Dataset records:
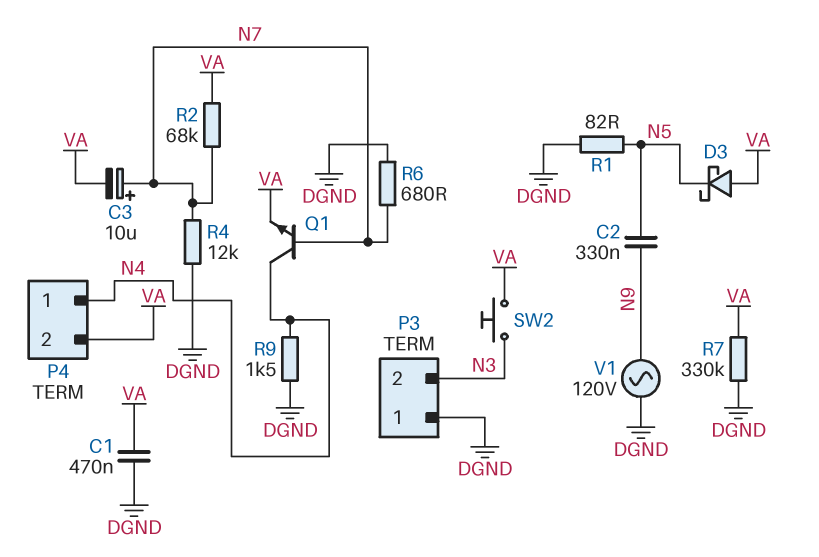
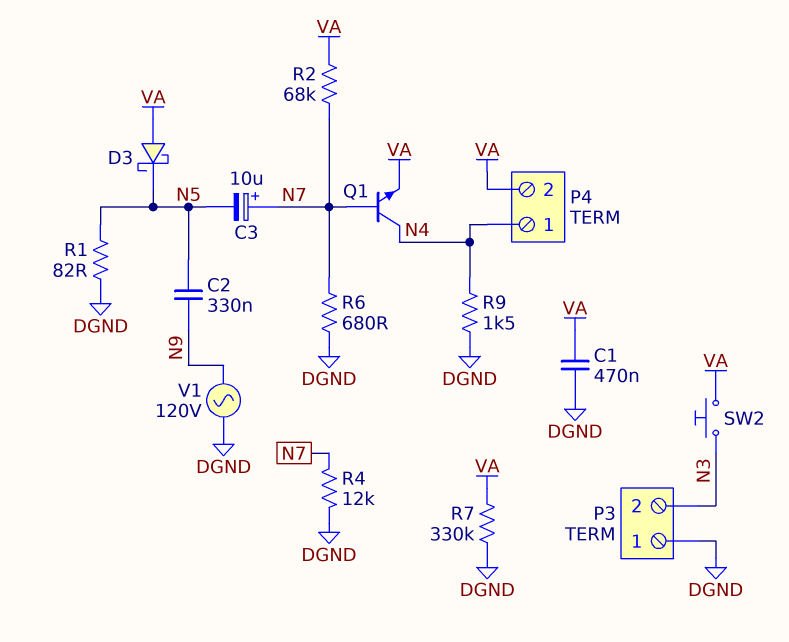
C3: 10uF (plus N7, minus VA) -> 10uF (plus N7, minus N5)

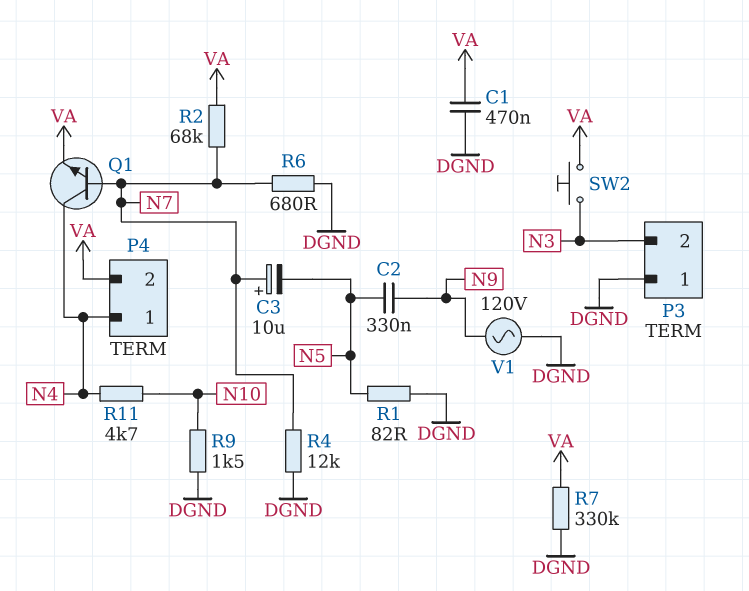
D3: schottky (A VA, K N5) -> none
R9: 1.5k (DGND, N4) -> 1.5k (DGND, N10)
R11: none -> 4.7k (N4, N10)

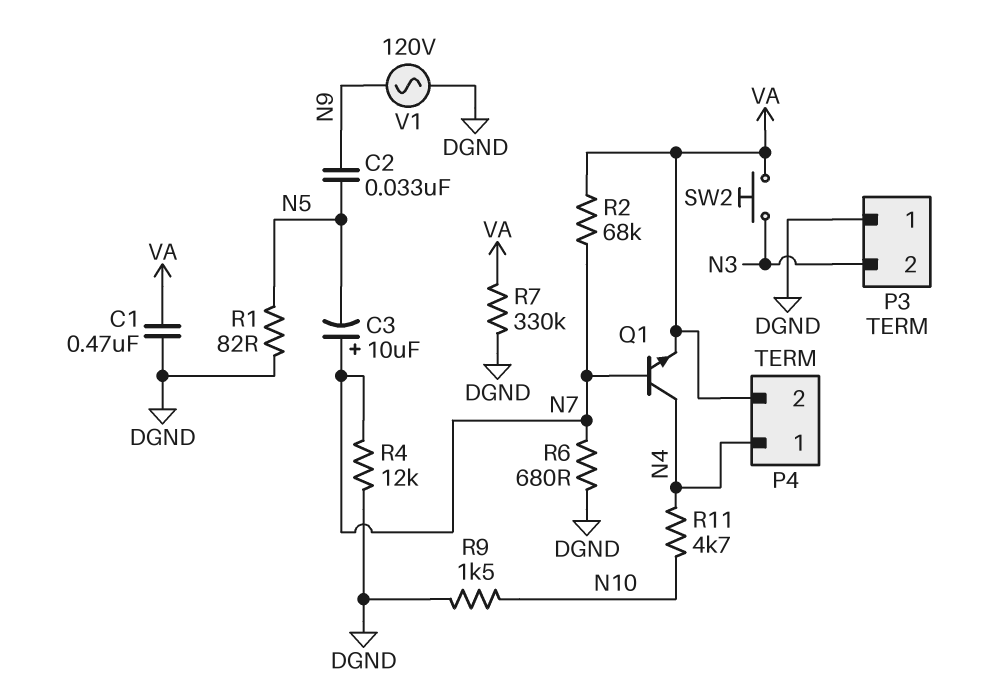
C2: 330nF (N5, N9) -> 33nF (N5, N9)

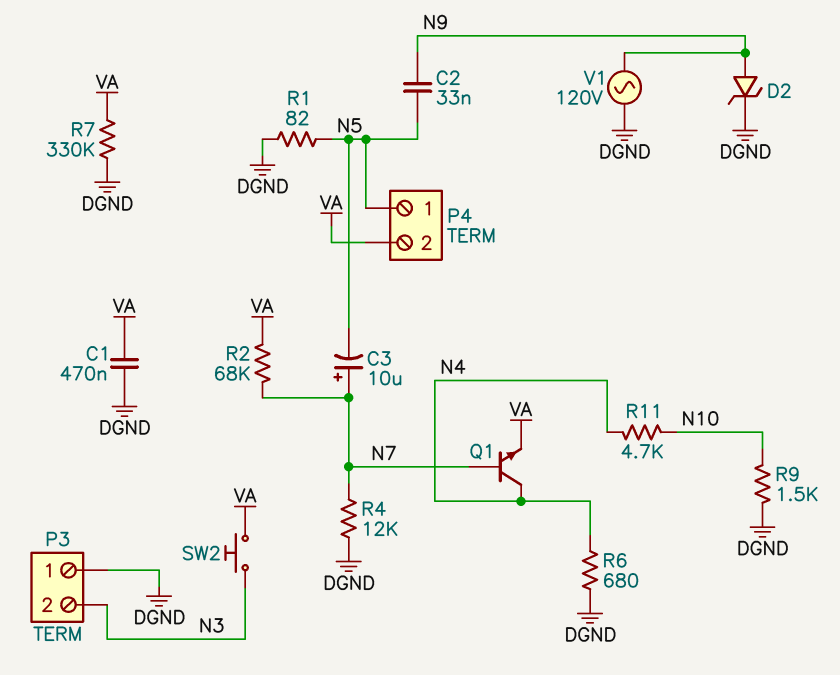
D2: none -> zener (A N9, K DGND)
P4 pin 1: N4 -> N5
R6: 680 (DGND, N7) -> 680 (DGND, N4)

Task: The answer must be an exact copy of the lines from the one that holds "R11: none -> 4.7k (N4, N10)" through the end of the data, both included, with no pictures.

Answer to this problem:
R11: none -> 4.7k (N4, N10)

C2: 330nF (N5, N9) -> 33nF (N5, N9)

D2: none -> zener (A N9, K DGND)
P4 pin 1: N4 -> N5
R6: 680 (DGND, N7) -> 680 (DGND, N4)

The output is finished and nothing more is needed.